(EXERCISE DETAILS) Scan the records below for the line with "camera: 80 degrees right, 5 degrees down" and the line with "(926, 460) = (322, 642): none -> pink cube". Repeat those two lines and every line between them exactly, and nothing else.

(AVAILABLE DATA)
===============

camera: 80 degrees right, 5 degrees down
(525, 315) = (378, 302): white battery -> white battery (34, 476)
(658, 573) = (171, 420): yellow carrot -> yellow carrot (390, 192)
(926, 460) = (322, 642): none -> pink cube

===============

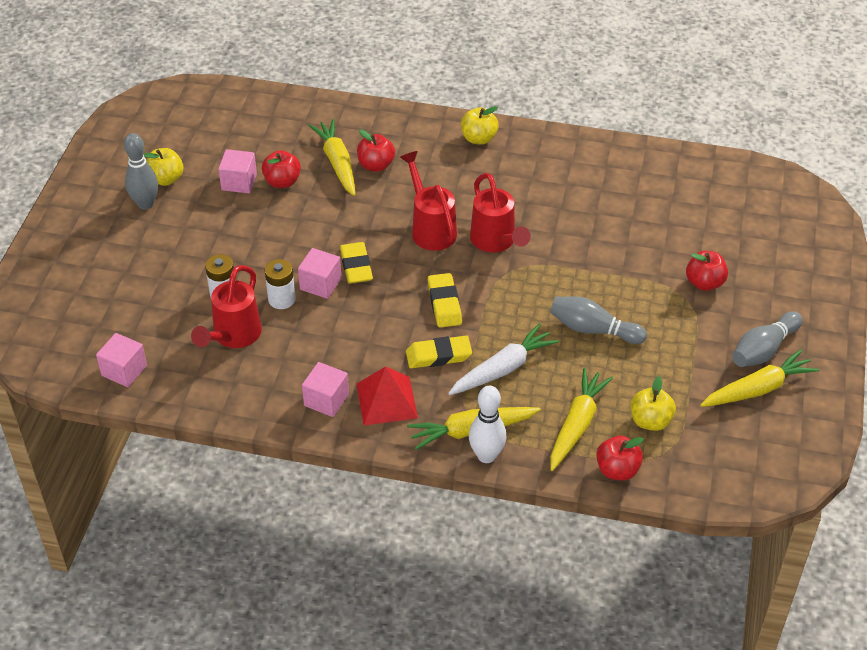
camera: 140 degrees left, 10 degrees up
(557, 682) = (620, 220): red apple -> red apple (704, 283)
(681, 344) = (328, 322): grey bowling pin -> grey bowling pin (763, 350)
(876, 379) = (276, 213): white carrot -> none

===============

(RESPONSE TO THE EXERCISE)
camera: 80 degrees right, 5 degrees down
(525, 315) = (378, 302): white battery -> white battery (34, 476)
(658, 573) = (171, 420): yellow carrot -> yellow carrot (390, 192)
(926, 460) = (322, 642): none -> pink cube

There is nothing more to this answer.